BEGIN Data provided

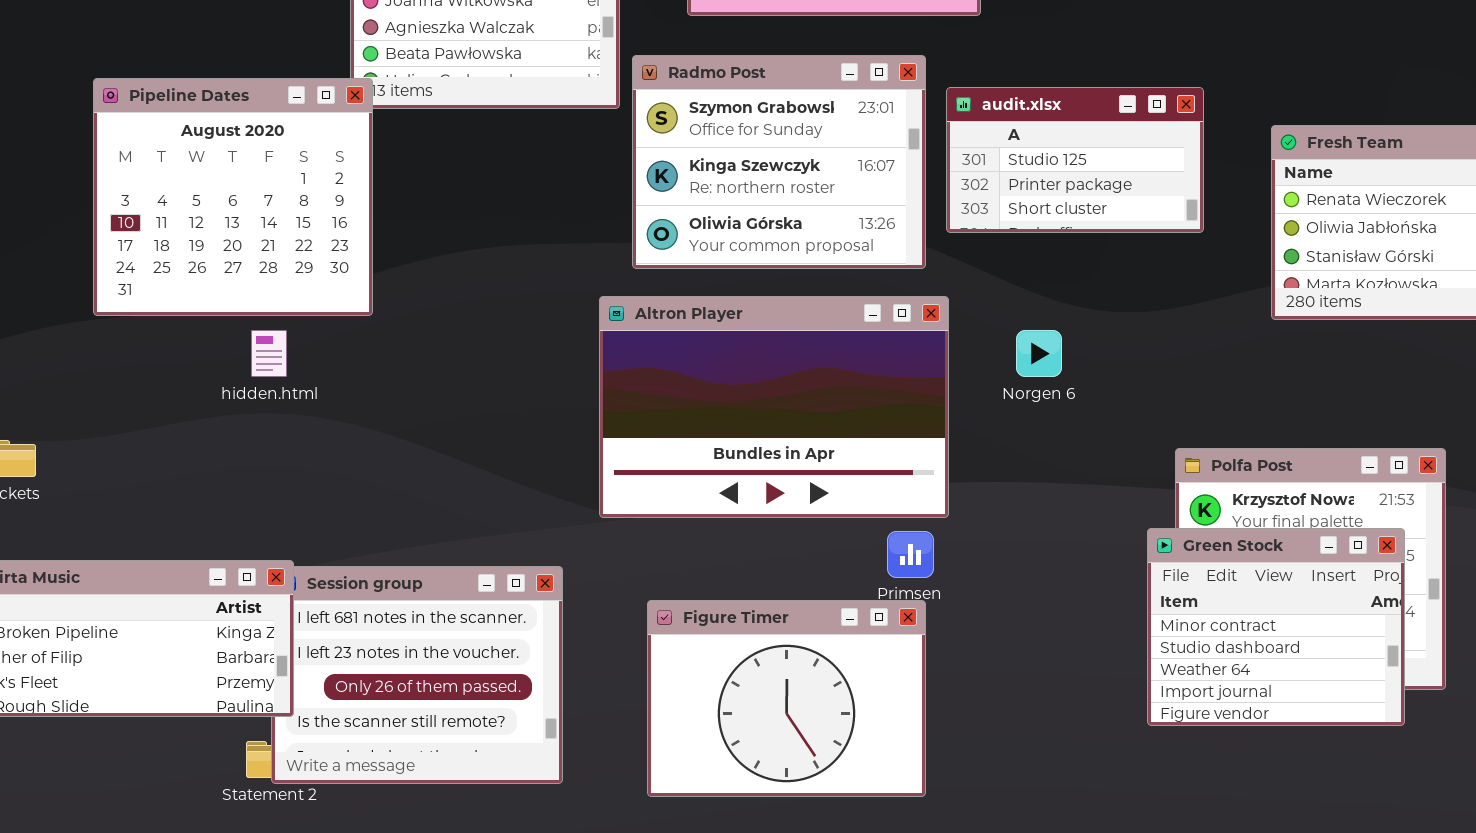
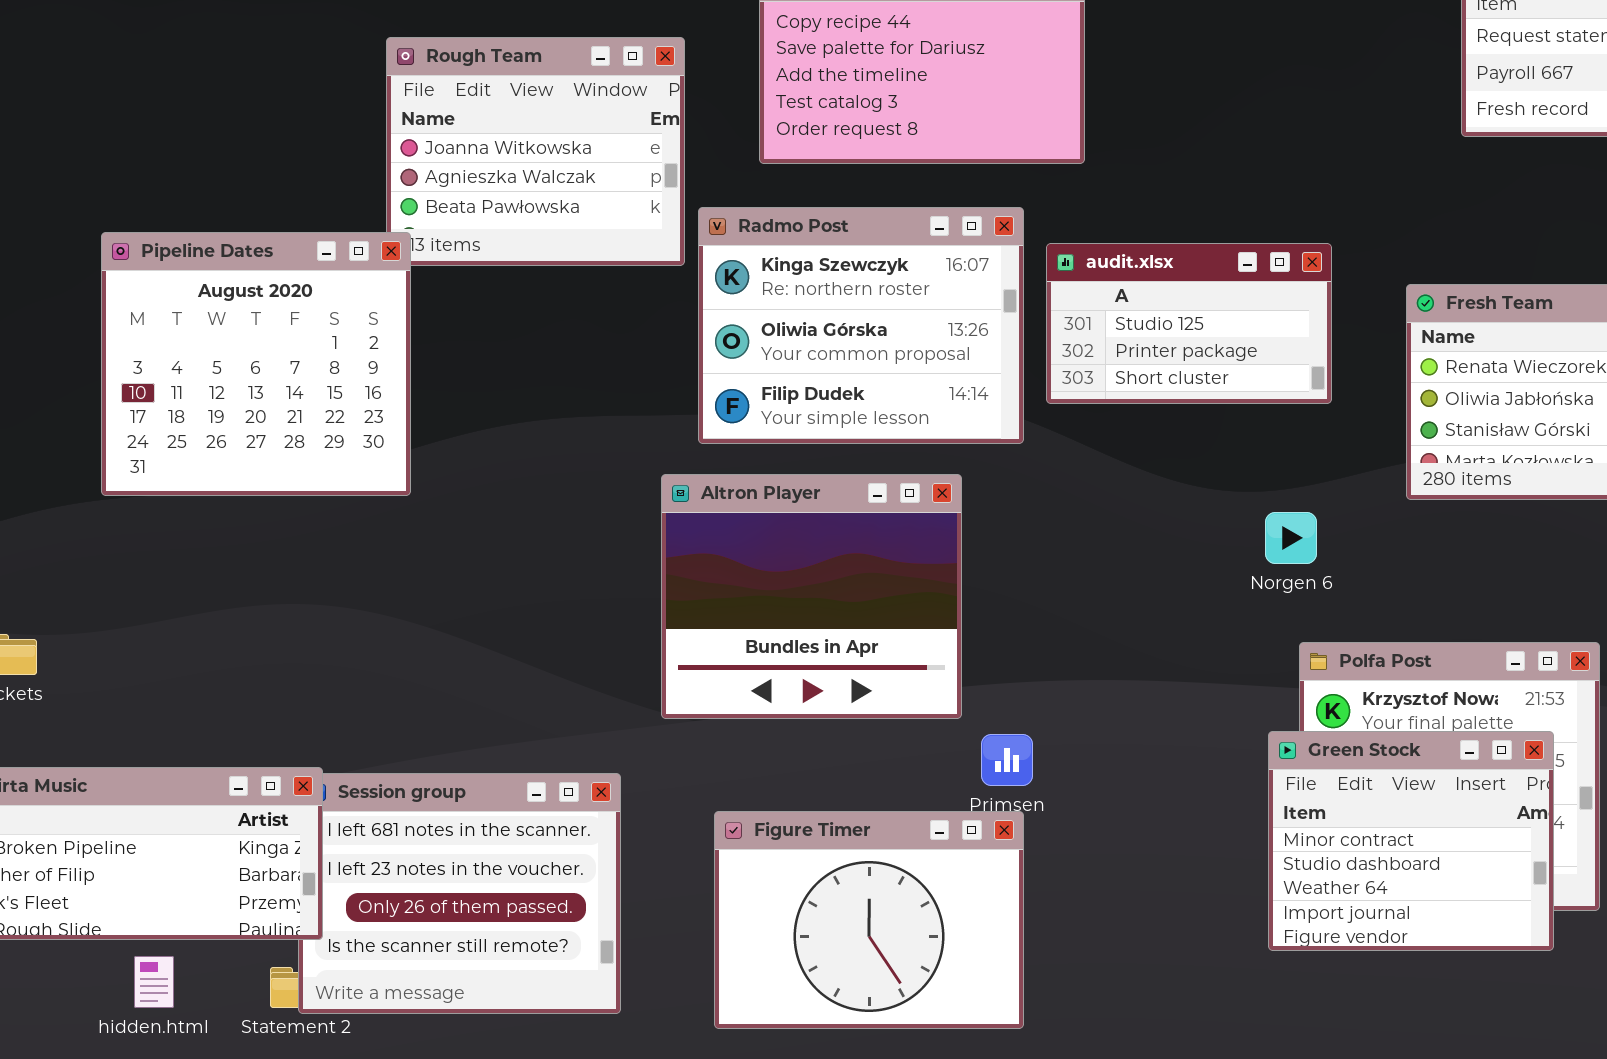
Radmo Post: [632,55,926,269] -> [698,207,1024,444], scrolled down 1 row
Altron Player: [599,296,949,518] -> [661,474,962,719], resized
hidden.html: [251,330,287,377] -> [134,956,174,1008], moved
Norgen 6: [1016,330,1062,377] -> [1265,512,1317,564], moved

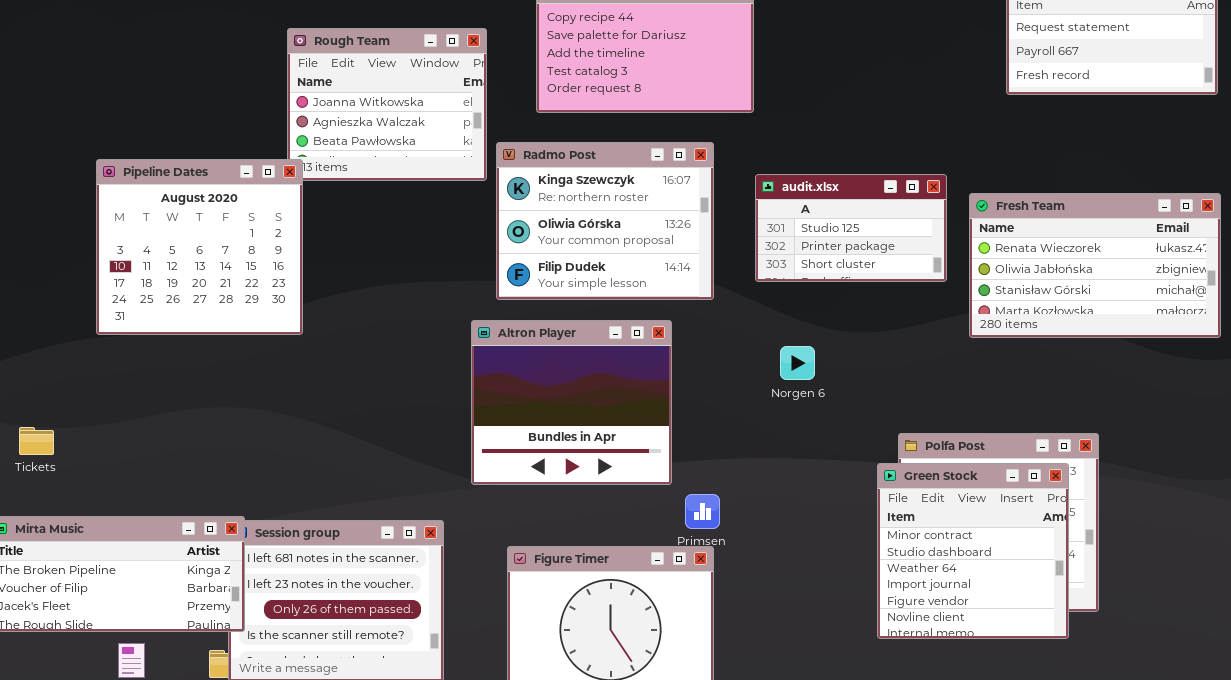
audit.xlsx: [1046,243,1332,404] -> [755,174,947,282], moved
Norgen 6: [1265,512,1317,564] -> [780,346,815,380], moved
Green Stock: [1268,731,1554,951] -> [877,463,1069,639], resized

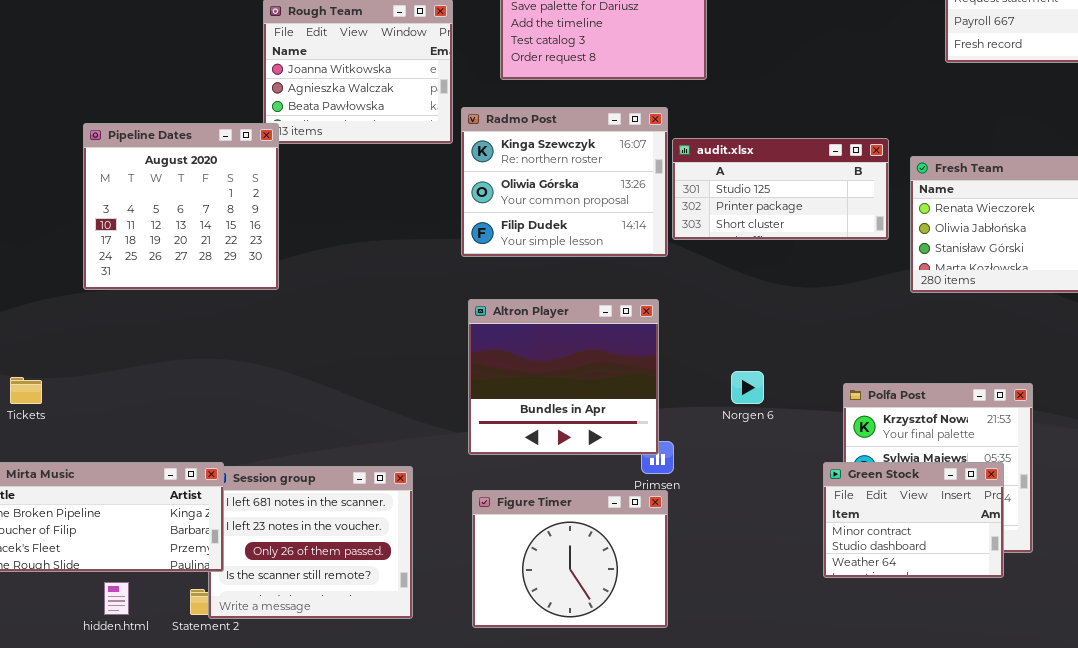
audit.xlsx: [755,174,947,282] -> [672,138,889,240], resized
Altron Player: [471,320,672,485] -> [468,299,659,455], moved
Norgen 6: [780,346,815,380] -> [731,371,764,404], moved
Green Stock: [877,463,1069,639] -> [823,462,1004,578], resized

END Data provided

Repeat the lines exactly, starting with the line that contains "Norgen 6: [1265,512,1317,564]" and ending with the last line of the entries. Keep both of those lines but no pictures.

### Reply
Norgen 6: [1265,512,1317,564] -> [780,346,815,380], moved
Green Stock: [1268,731,1554,951] -> [877,463,1069,639], resized

audit.xlsx: [755,174,947,282] -> [672,138,889,240], resized
Altron Player: [471,320,672,485] -> [468,299,659,455], moved
Norgen 6: [780,346,815,380] -> [731,371,764,404], moved
Green Stock: [877,463,1069,639] -> [823,462,1004,578], resized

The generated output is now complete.